DATA ::
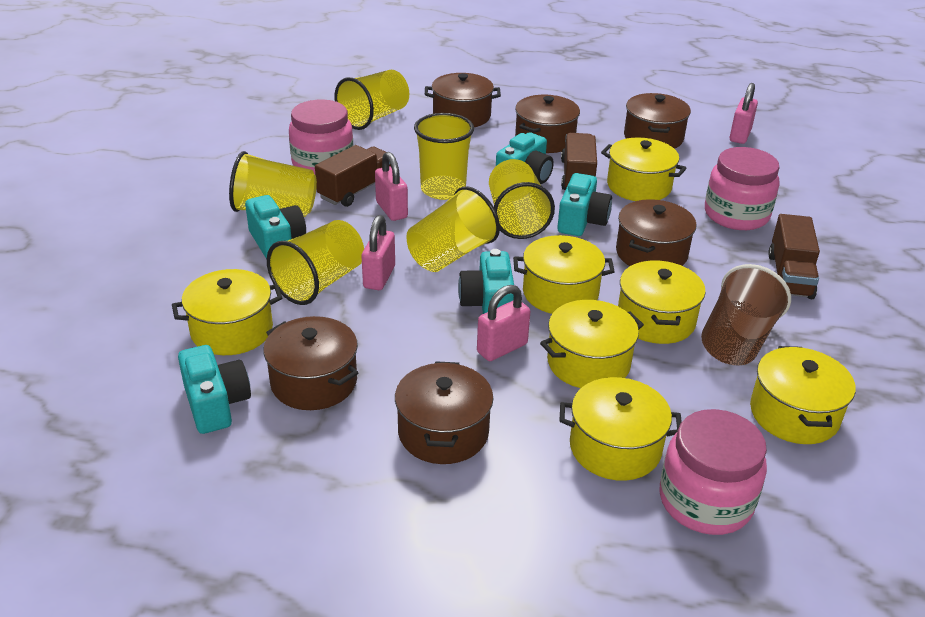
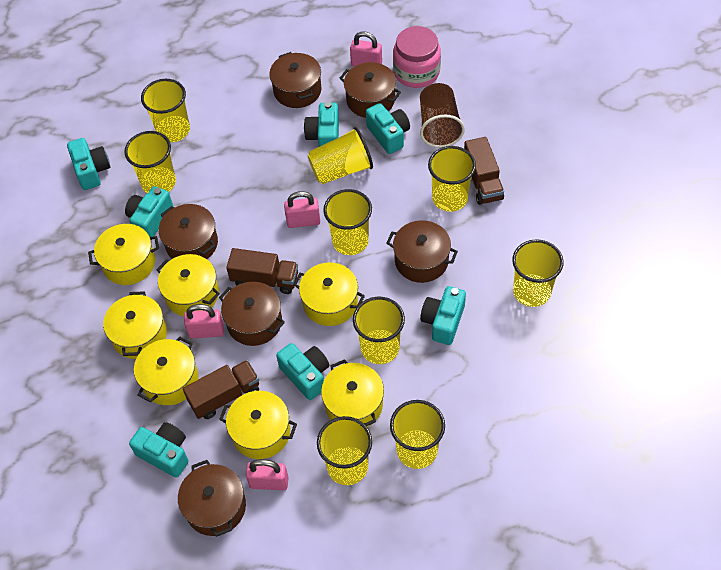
pink jar: 3 -> 1
turquoise camera: 5 -> 7
yellow cup: 6 -> 9

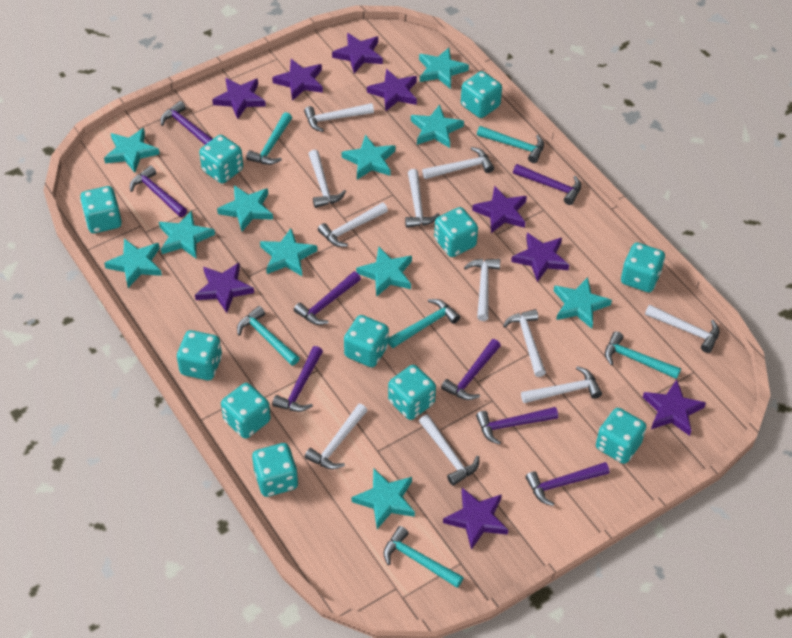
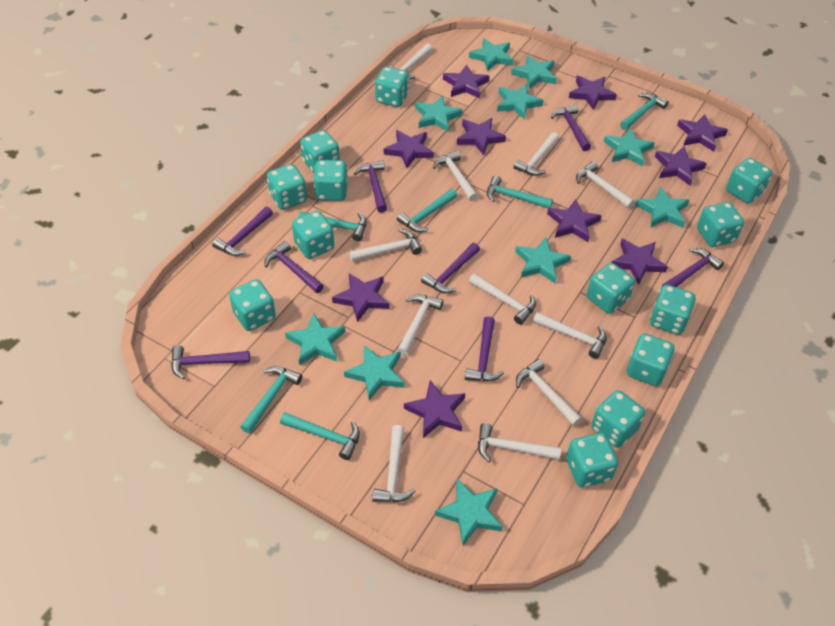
purple star: 9 -> 10
turquoise dice: 11 -> 13
turquoise star: 11 -> 10

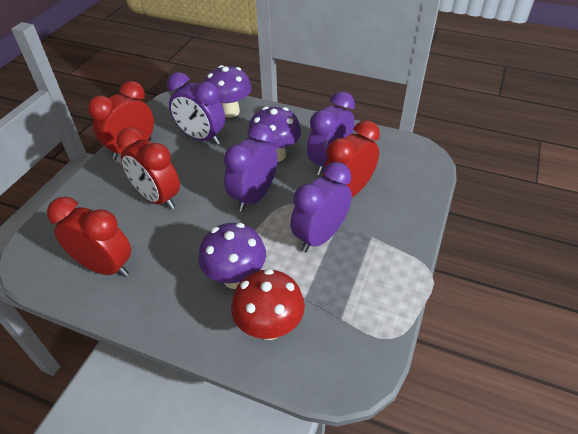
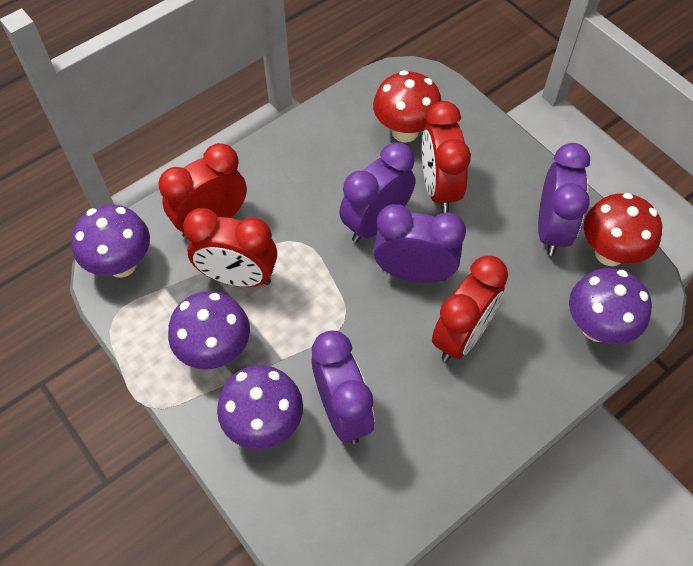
purple mushroom: 3 -> 4
red mushroom: 1 -> 2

AIM OF THE EXERCISE :: Among the lines of the listing above, which ones contain the word "star"? Show them.

ANSWER TO THE EXERCISE ::
purple star: 9 -> 10
turquoise star: 11 -> 10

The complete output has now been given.